:: WHAT IS REQUIRED ::
Print, from the listing below, the lines starting at the line containing "purple trapezoid: rotated" and ending at the line containing "black triangle: rotated", exactly as they stand, and print nothing else.

:: RECORDS PROVIDED ::

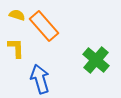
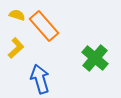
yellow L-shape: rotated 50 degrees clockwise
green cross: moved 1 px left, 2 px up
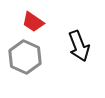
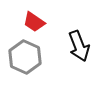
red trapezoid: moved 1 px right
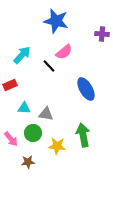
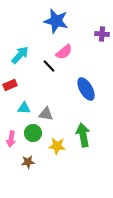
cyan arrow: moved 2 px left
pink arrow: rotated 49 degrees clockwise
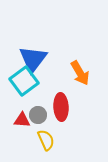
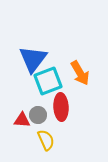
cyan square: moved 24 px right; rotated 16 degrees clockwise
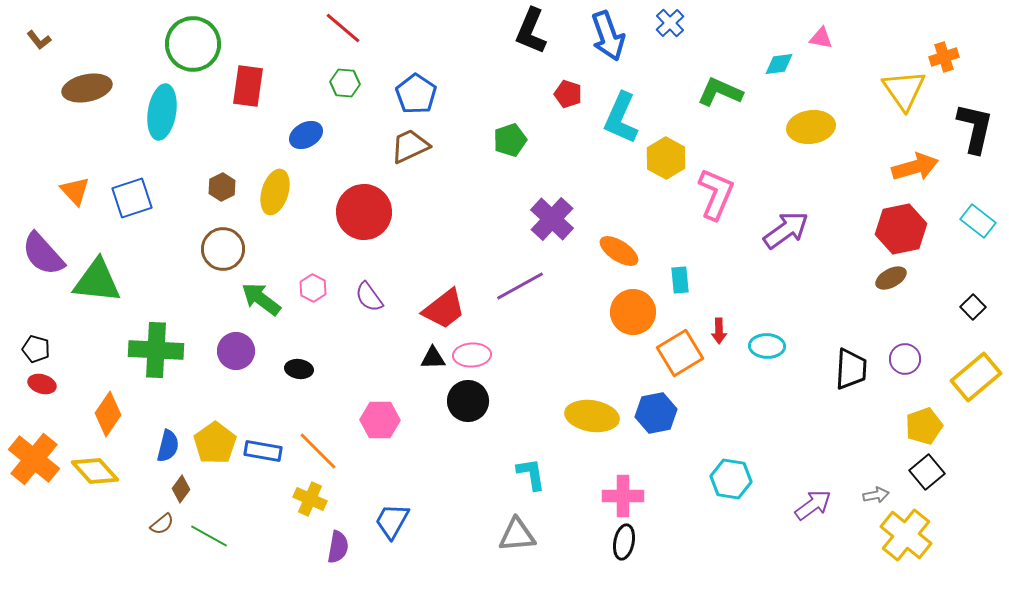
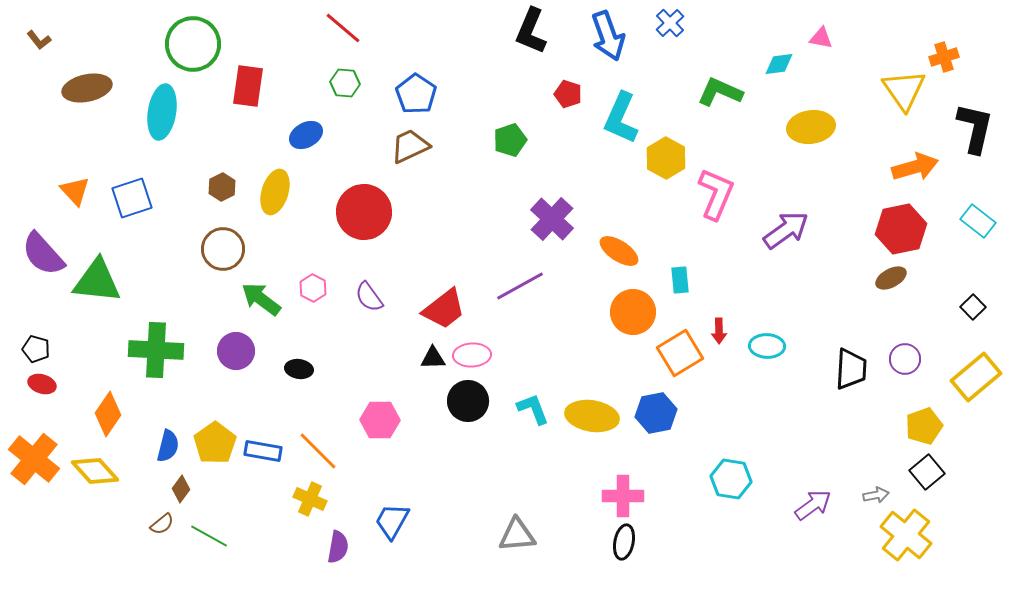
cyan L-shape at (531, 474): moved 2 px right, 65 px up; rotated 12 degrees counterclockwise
---
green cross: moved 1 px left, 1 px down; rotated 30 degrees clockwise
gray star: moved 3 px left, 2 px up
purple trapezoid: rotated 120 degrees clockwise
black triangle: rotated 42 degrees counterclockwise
...
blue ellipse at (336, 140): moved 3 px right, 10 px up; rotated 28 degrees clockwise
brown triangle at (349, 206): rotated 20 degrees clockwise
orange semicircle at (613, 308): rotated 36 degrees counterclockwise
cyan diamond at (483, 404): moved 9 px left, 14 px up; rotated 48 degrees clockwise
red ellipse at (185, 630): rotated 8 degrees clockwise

:: OUTPUT OF THE EXERCISE ::
purple trapezoid: rotated 120 degrees clockwise
black triangle: rotated 42 degrees counterclockwise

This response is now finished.